(Edit difference data)
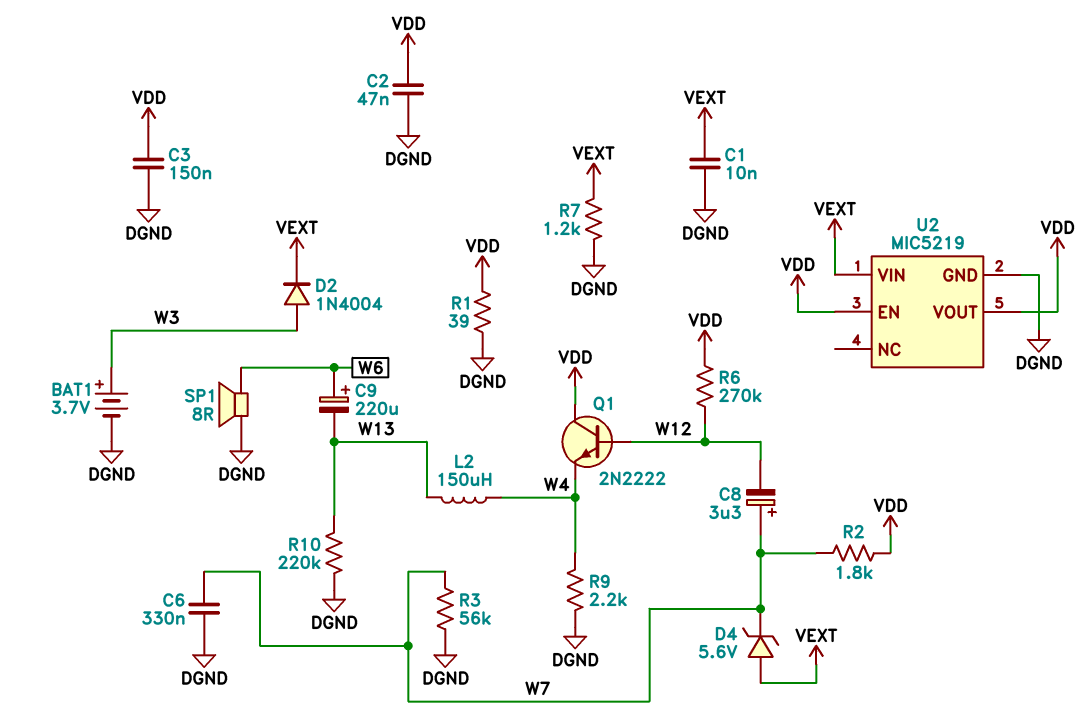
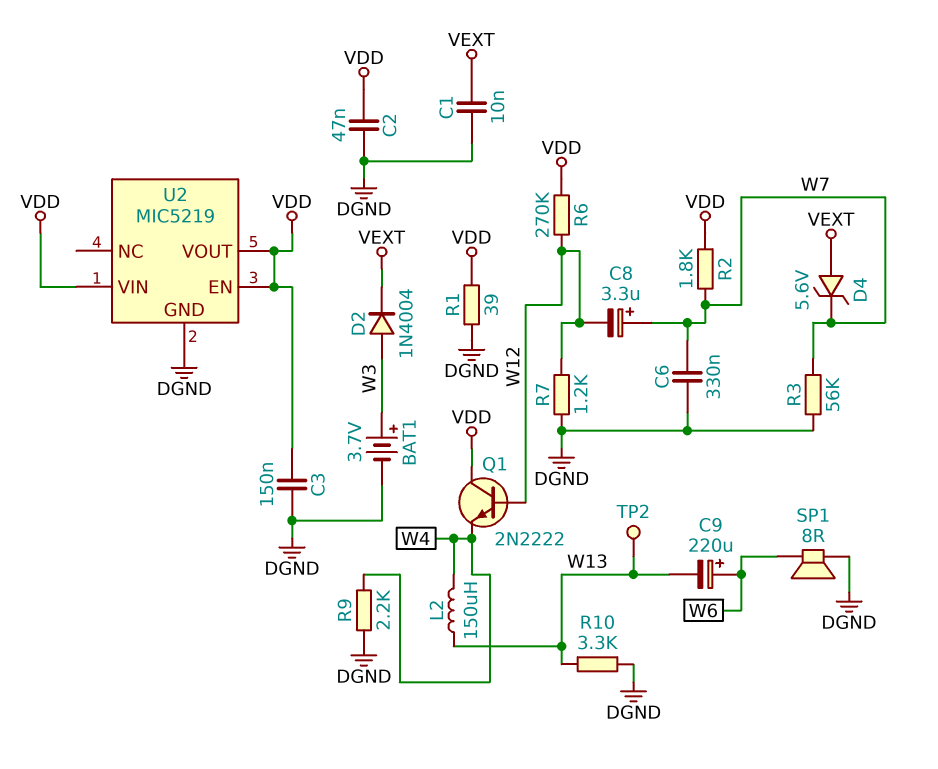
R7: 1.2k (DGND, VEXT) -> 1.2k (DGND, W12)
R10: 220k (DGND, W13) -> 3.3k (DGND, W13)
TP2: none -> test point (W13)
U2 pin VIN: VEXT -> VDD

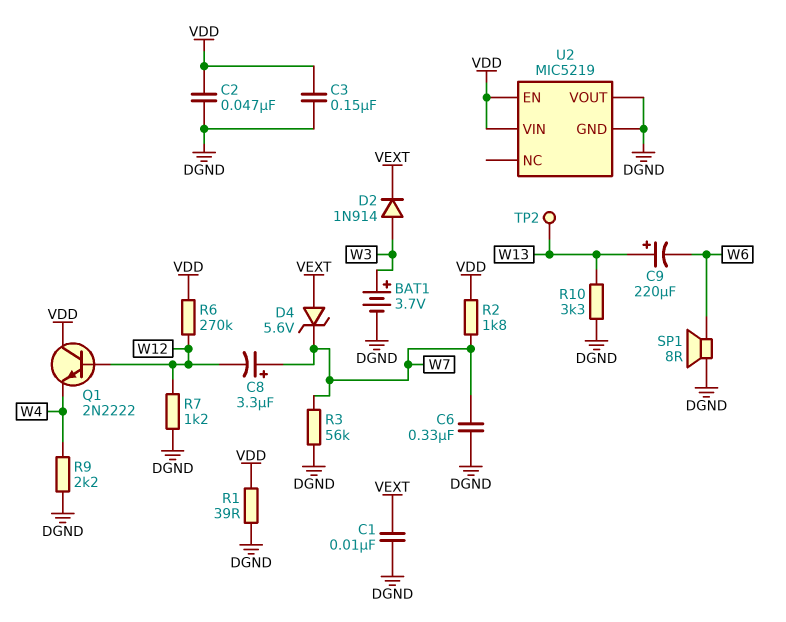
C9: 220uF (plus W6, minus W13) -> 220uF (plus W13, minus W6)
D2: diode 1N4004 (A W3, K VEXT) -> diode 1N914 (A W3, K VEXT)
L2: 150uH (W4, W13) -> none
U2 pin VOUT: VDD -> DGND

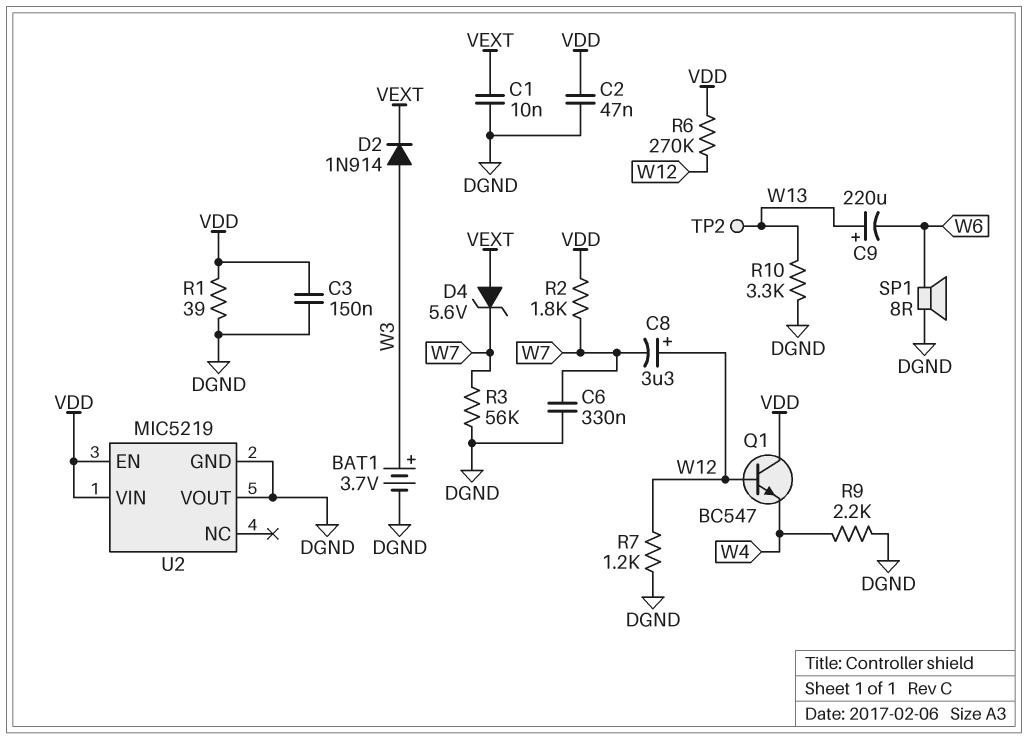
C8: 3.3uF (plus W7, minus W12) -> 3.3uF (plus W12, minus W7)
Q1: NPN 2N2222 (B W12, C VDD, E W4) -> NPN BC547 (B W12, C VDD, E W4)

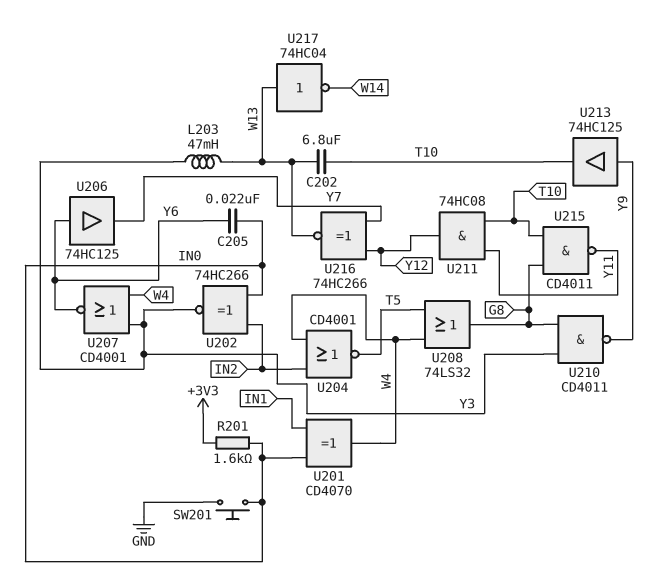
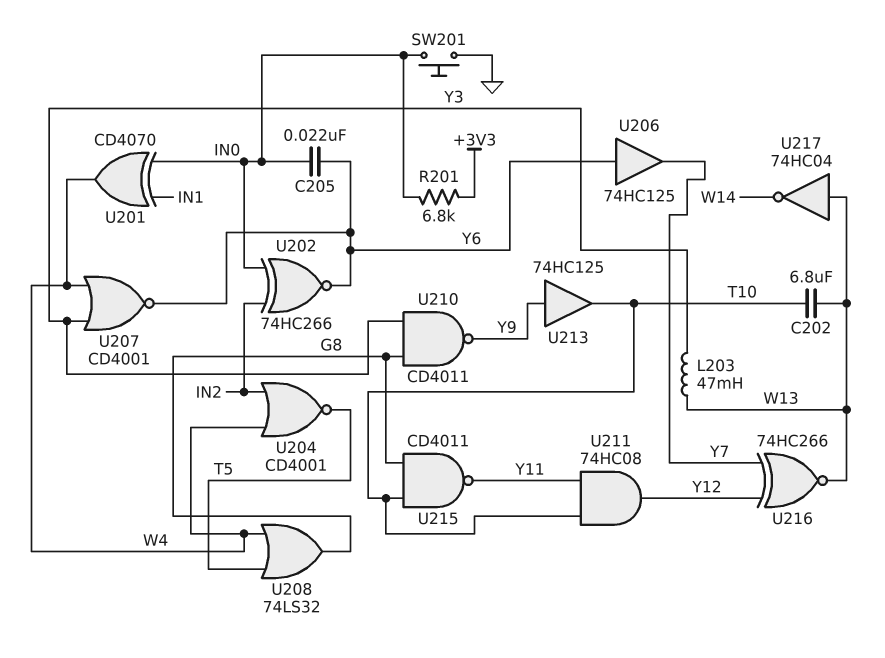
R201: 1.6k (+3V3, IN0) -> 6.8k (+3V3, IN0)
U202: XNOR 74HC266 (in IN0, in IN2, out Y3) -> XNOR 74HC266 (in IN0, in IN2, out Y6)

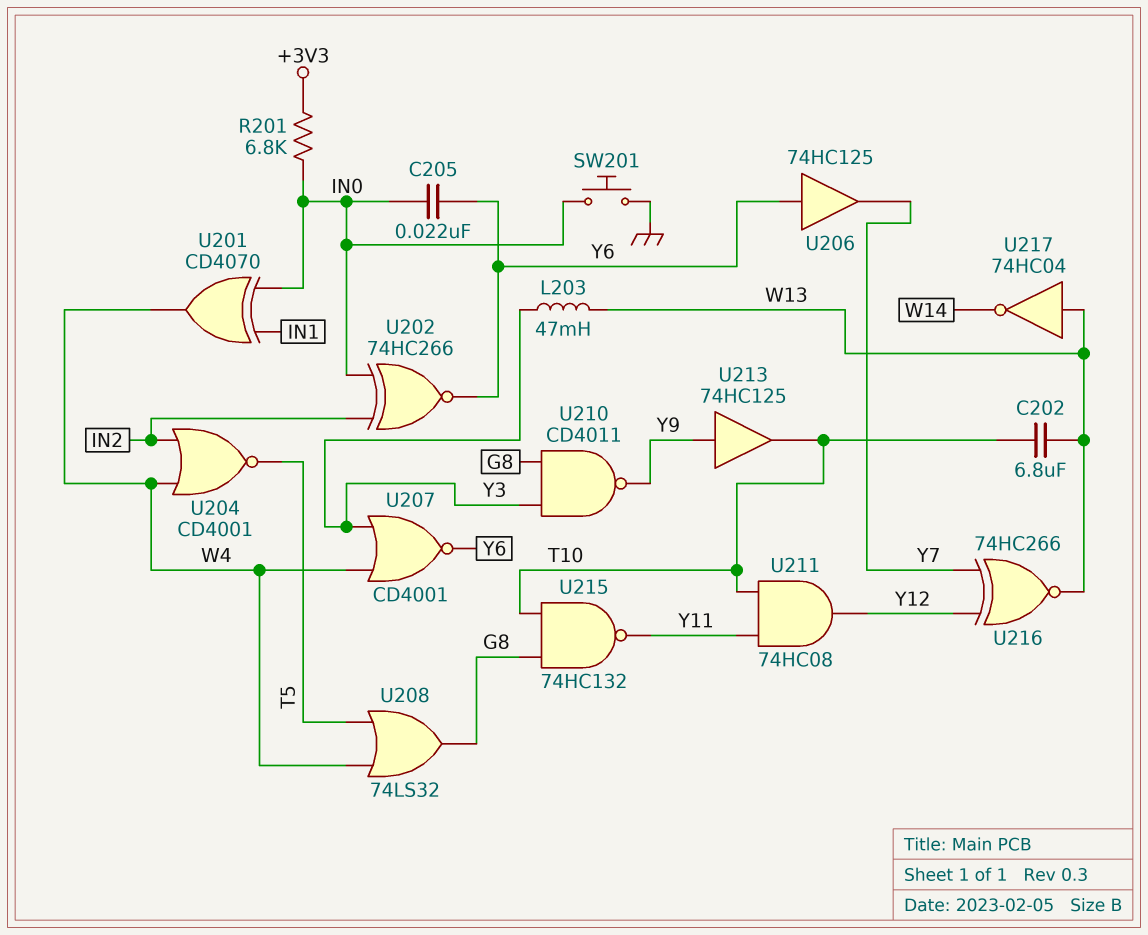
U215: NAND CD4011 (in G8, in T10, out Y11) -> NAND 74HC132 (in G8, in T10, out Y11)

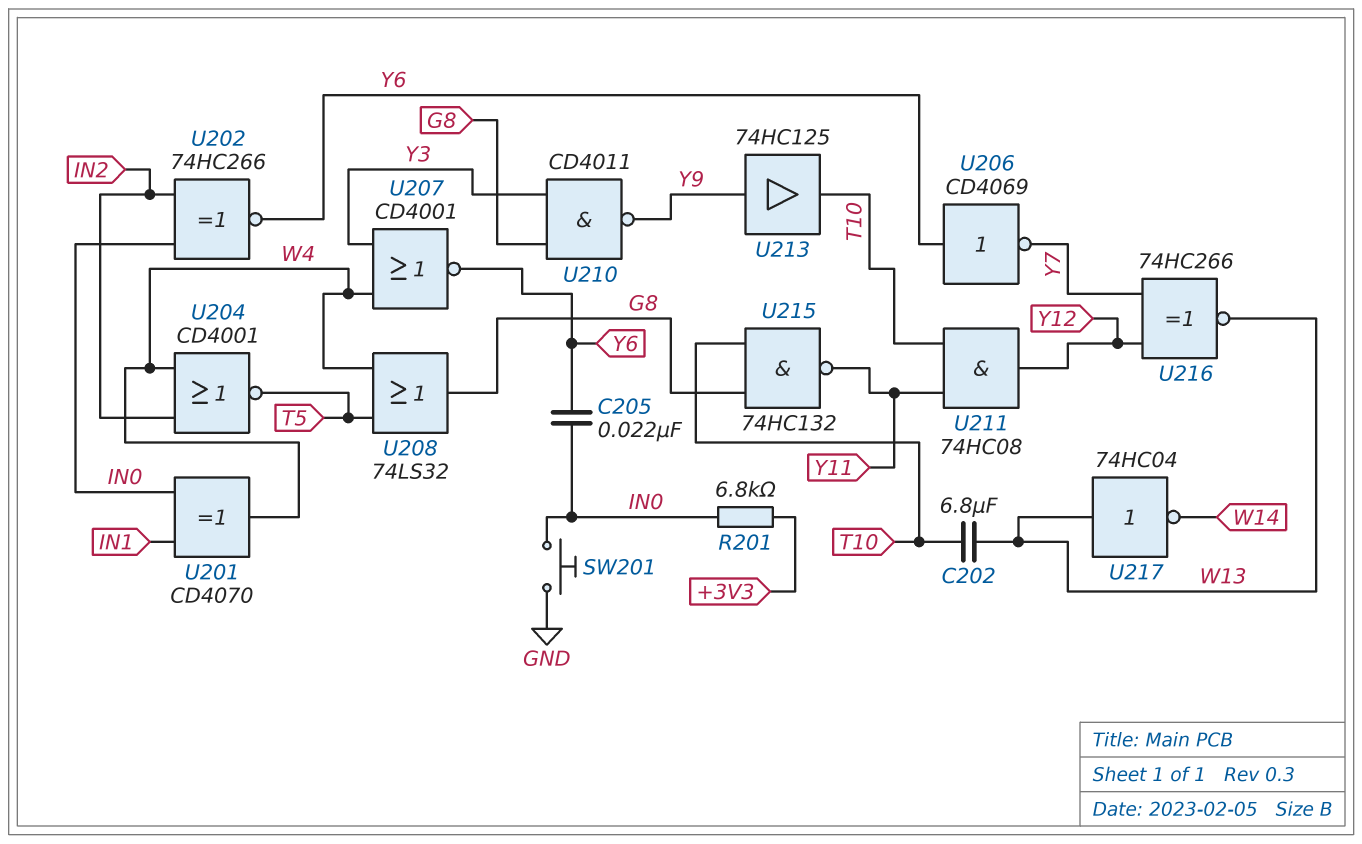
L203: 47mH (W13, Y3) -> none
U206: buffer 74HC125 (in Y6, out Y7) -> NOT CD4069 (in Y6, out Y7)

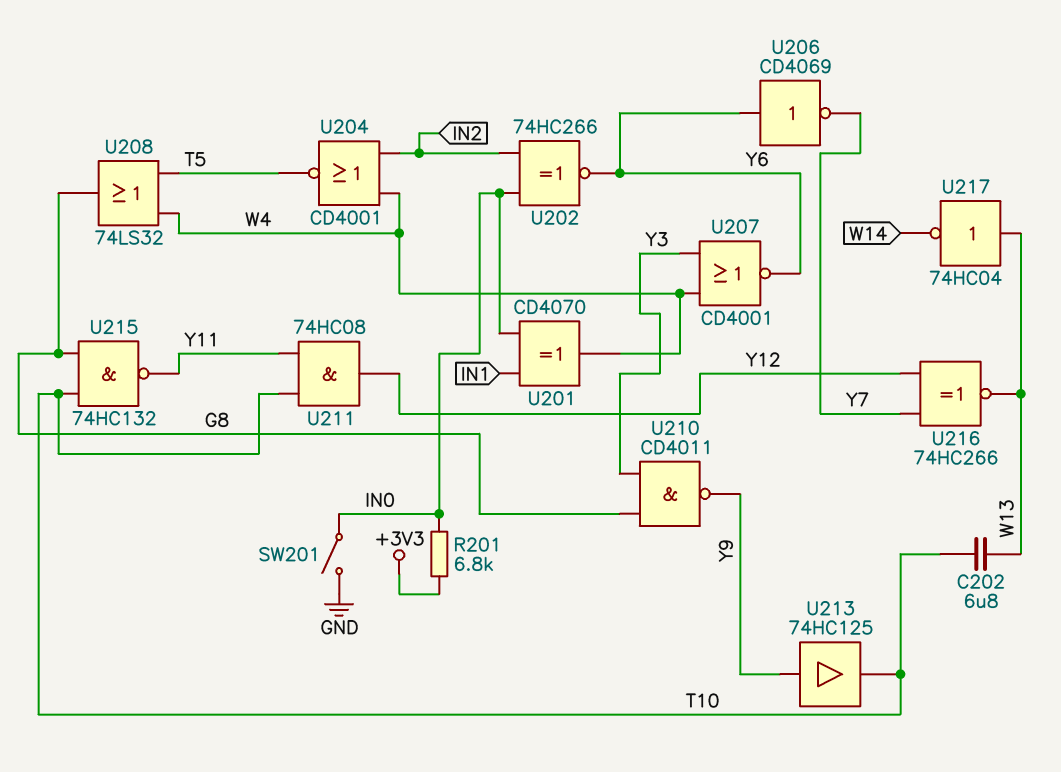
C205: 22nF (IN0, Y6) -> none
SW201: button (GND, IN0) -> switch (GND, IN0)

> _Work to complete_
Retype, word for word, the lines from the one with "C9: 220uF (plus" through the last line of the entries above, and only those lines. Leave pictures out.

> _Exercise response_
C9: 220uF (plus W6, minus W13) -> 220uF (plus W13, minus W6)
D2: diode 1N4004 (A W3, K VEXT) -> diode 1N914 (A W3, K VEXT)
L2: 150uH (W4, W13) -> none
U2 pin VOUT: VDD -> DGND

C8: 3.3uF (plus W7, minus W12) -> 3.3uF (plus W12, minus W7)
Q1: NPN 2N2222 (B W12, C VDD, E W4) -> NPN BC547 (B W12, C VDD, E W4)

R201: 1.6k (+3V3, IN0) -> 6.8k (+3V3, IN0)
U202: XNOR 74HC266 (in IN0, in IN2, out Y3) -> XNOR 74HC266 (in IN0, in IN2, out Y6)

U215: NAND CD4011 (in G8, in T10, out Y11) -> NAND 74HC132 (in G8, in T10, out Y11)

L203: 47mH (W13, Y3) -> none
U206: buffer 74HC125 (in Y6, out Y7) -> NOT CD4069 (in Y6, out Y7)

C205: 22nF (IN0, Y6) -> none
SW201: button (GND, IN0) -> switch (GND, IN0)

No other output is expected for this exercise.